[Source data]
▼

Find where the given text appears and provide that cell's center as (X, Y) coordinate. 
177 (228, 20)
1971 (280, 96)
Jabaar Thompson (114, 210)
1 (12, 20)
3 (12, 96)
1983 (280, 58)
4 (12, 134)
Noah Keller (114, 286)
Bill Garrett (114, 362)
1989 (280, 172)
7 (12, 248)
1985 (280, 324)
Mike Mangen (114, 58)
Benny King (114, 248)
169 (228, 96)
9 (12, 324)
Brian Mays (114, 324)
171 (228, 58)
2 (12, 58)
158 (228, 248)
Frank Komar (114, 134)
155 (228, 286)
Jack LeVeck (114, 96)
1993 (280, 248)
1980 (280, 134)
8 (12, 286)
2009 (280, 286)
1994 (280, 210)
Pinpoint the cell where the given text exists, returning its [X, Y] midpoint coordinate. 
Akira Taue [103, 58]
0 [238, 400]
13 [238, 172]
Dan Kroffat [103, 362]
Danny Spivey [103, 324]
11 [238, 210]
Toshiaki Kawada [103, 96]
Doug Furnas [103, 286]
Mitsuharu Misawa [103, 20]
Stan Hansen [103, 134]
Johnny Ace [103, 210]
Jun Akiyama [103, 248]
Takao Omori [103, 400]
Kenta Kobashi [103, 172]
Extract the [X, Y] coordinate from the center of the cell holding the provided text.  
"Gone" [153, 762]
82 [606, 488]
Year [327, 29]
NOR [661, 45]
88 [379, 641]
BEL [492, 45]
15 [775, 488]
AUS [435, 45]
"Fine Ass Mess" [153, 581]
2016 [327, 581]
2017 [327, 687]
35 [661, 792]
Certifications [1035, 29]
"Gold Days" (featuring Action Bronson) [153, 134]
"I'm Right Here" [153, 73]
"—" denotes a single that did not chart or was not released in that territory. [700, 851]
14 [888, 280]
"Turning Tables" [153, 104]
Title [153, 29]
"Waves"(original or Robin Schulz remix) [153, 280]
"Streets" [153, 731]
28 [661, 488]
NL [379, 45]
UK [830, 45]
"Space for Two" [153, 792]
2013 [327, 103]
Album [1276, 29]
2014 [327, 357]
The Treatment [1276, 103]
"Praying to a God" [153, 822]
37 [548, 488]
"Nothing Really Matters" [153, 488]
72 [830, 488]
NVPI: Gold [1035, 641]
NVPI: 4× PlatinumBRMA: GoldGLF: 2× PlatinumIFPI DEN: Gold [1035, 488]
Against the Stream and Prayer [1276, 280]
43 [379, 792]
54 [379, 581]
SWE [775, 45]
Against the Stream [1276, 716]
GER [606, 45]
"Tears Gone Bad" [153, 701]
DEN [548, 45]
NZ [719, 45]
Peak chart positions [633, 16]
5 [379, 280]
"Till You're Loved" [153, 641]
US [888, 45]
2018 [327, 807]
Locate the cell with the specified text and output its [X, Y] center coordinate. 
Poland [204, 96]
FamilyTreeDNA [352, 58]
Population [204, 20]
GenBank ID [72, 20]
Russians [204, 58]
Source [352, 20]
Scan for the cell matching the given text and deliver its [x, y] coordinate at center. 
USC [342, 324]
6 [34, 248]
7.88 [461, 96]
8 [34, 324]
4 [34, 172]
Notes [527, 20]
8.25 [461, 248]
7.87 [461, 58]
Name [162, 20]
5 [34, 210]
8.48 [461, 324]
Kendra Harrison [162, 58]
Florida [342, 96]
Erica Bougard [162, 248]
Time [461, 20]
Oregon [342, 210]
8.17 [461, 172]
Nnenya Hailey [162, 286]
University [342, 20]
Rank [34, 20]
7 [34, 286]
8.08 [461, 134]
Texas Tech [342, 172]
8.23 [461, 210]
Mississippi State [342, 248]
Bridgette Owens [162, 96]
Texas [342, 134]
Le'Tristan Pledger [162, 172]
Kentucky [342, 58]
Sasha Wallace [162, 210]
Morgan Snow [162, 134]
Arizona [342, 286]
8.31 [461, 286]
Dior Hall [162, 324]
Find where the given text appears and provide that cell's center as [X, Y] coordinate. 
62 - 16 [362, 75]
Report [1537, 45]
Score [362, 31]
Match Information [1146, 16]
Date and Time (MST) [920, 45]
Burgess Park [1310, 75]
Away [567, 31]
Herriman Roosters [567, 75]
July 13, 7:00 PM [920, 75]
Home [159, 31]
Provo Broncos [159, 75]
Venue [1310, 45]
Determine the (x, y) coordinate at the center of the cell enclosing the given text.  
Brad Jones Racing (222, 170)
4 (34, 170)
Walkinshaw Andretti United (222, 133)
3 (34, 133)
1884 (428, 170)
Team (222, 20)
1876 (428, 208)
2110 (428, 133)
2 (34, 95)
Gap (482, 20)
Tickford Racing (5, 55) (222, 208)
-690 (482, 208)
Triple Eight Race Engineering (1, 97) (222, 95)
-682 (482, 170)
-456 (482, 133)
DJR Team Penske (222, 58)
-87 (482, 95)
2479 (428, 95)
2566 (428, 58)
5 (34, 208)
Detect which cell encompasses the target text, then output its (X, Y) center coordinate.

▲

Your goal
Print every line of the items above, unchanged.

Exercise response
Find where the given text appears and provide that cell's center as (X, Y) coordinate. 
177 (228, 20)
1971 (280, 96)
Jabaar Thompson (114, 210)
1 (12, 20)
3 (12, 96)
1983 (280, 58)
4 (12, 134)
Noah Keller (114, 286)
Bill Garrett (114, 362)
1989 (280, 172)
7 (12, 248)
1985 (280, 324)
Mike Mangen (114, 58)
Benny King (114, 248)
169 (228, 96)
9 (12, 324)
Brian Mays (114, 324)
171 (228, 58)
2 (12, 58)
158 (228, 248)
Frank Komar (114, 134)
155 (228, 286)
Jack LeVeck (114, 96)
1993 (280, 248)
1980 (280, 134)
8 (12, 286)
2009 (280, 286)
1994 (280, 210)
Pinpoint the cell where the given text exists, returning its [X, Y] midpoint coordinate. 
Akira Taue [103, 58]
0 [238, 400]
13 [238, 172]
Dan Kroffat [103, 362]
Danny Spivey [103, 324]
11 [238, 210]
Toshiaki Kawada [103, 96]
Doug Furnas [103, 286]
Mitsuharu Misawa [103, 20]
Stan Hansen [103, 134]
Johnny Ace [103, 210]
Jun Akiyama [103, 248]
Takao Omori [103, 400]
Kenta Kobashi [103, 172]
Extract the [X, Y] coordinate from the center of the cell holding the provided text.  
"Gone" [153, 762]
82 [606, 488]
Year [327, 29]
NOR [661, 45]
88 [379, 641]
BEL [492, 45]
15 [775, 488]
AUS [435, 45]
"Fine Ass Mess" [153, 581]
2016 [327, 581]
2017 [327, 687]
35 [661, 792]
Certifications [1035, 29]
"Gold Days" (featuring Action Bronson) [153, 134]
"I'm Right Here" [153, 73]
"—" denotes a single that did not chart or was not released in that territory. [700, 851]
14 [888, 280]
"Turning Tables" [153, 104]
Title [153, 29]
"Waves"(original or Robin Schulz remix) [153, 280]
"Streets" [153, 731]
28 [661, 488]
NL [379, 45]
UK [830, 45]
"Space for Two" [153, 792]
2013 [327, 103]
Album [1276, 29]
2014 [327, 357]
The Treatment [1276, 103]
"Praying to a God" [153, 822]
37 [548, 488]
"Nothing Really Matters" [153, 488]
72 [830, 488]
NVPI: Gold [1035, 641]
NVPI: 4× PlatinumBRMA: GoldGLF: 2× PlatinumIFPI DEN: Gold [1035, 488]
Against the Stream and Prayer [1276, 280]
43 [379, 792]
54 [379, 581]
SWE [775, 45]
Against the Stream [1276, 716]
GER [606, 45]
"Tears Gone Bad" [153, 701]
DEN [548, 45]
NZ [719, 45]
Peak chart positions [633, 16]
5 [379, 280]
"Till You're Loved" [153, 641]
US [888, 45]
2018 [327, 807]
Locate the cell with the specified text and output its [X, Y] center coordinate. 
Poland [204, 96]
FamilyTreeDNA [352, 58]
Population [204, 20]
GenBank ID [72, 20]
Russians [204, 58]
Source [352, 20]
Scan for the cell matching the given text and deliver its [x, y] coordinate at center. 
USC [342, 324]
6 [34, 248]
7.88 [461, 96]
8 [34, 324]
4 [34, 172]
Notes [527, 20]
8.25 [461, 248]
7.87 [461, 58]
Name [162, 20]
5 [34, 210]
8.48 [461, 324]
Kendra Harrison [162, 58]
Florida [342, 96]
Erica Bougard [162, 248]
Time [461, 20]
Oregon [342, 210]
8.17 [461, 172]
Nnenya Hailey [162, 286]
University [342, 20]
Rank [34, 20]
7 [34, 286]
8.08 [461, 134]
Texas Tech [342, 172]
8.23 [461, 210]
Mississippi State [342, 248]
Bridgette Owens [162, 96]
Texas [342, 134]
Le'Tristan Pledger [162, 172]
Kentucky [342, 58]
Sasha Wallace [162, 210]
Morgan Snow [162, 134]
Arizona [342, 286]
8.31 [461, 286]
Dior Hall [162, 324]
Find where the given text appears and provide that cell's center as [X, Y] coordinate. 
62 - 16 [362, 75]
Report [1537, 45]
Score [362, 31]
Match Information [1146, 16]
Date and Time (MST) [920, 45]
Burgess Park [1310, 75]
Away [567, 31]
Herriman Roosters [567, 75]
July 13, 7:00 PM [920, 75]
Home [159, 31]
Provo Broncos [159, 75]
Venue [1310, 45]
Determine the (x, y) coordinate at the center of the cell enclosing the given text.  
Brad Jones Racing (222, 170)
4 (34, 170)
Walkinshaw Andretti United (222, 133)
3 (34, 133)
1884 (428, 170)
Team (222, 20)
1876 (428, 208)
2110 (428, 133)
2 (34, 95)
Gap (482, 20)
Tickford Racing (5, 55) (222, 208)
-690 (482, 208)
Triple Eight Race Engineering (1, 97) (222, 95)
-682 (482, 170)
-456 (482, 133)
DJR Team Penske (222, 58)
-87 (482, 95)
2479 (428, 95)
2566 (428, 58)
5 (34, 208)
Detect which cell encompasses the target text, then output its (X, Y) center coordinate.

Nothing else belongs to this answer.